▶ **Work item**
Go through the records below and return each line that has "white" in it.

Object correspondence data
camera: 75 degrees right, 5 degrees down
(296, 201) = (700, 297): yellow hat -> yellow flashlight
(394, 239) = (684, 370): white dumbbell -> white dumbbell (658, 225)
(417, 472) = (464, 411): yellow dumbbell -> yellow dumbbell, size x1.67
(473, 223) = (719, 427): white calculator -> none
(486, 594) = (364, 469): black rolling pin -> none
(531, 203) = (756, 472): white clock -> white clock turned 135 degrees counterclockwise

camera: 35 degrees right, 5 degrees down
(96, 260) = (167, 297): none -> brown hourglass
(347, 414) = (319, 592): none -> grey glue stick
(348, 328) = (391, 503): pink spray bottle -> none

---

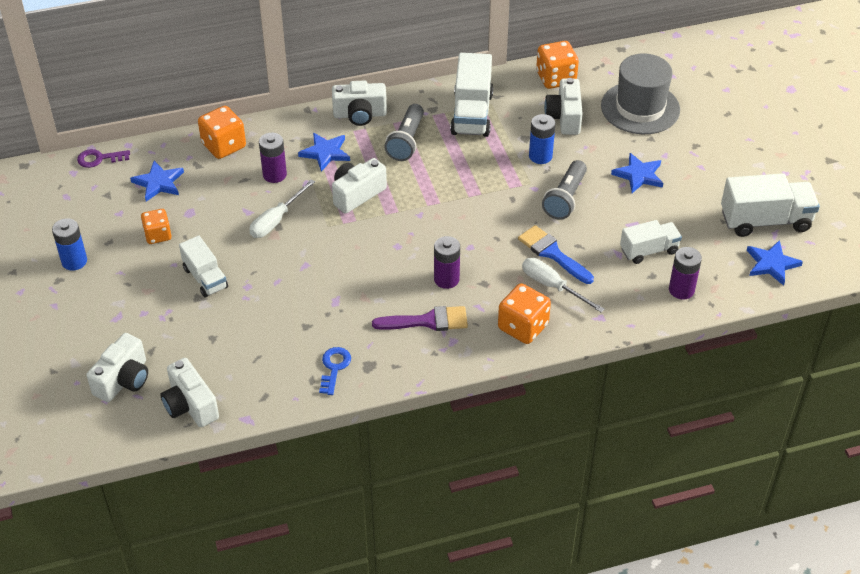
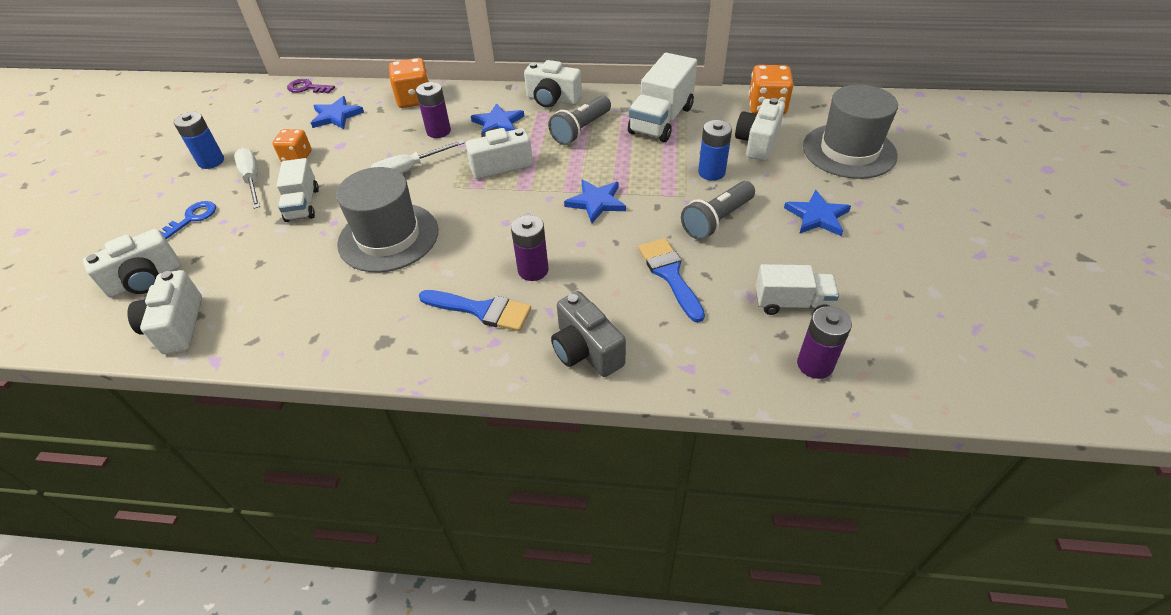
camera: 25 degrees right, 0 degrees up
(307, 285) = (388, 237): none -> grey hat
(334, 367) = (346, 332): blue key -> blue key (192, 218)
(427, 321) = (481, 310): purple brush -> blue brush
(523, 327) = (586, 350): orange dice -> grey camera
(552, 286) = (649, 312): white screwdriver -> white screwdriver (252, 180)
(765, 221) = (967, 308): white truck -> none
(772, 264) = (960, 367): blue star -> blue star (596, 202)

▶ **Task solution**
(394, 239) = (684, 370): white dumbbell -> white dumbbell (658, 225)
(473, 223) = (719, 427): white calculator -> none
(531, 203) = (756, 472): white clock -> white clock turned 135 degrees counterclockwise
(552, 286) = (649, 312): white screwdriver -> white screwdriver (252, 180)
(765, 221) = (967, 308): white truck -> none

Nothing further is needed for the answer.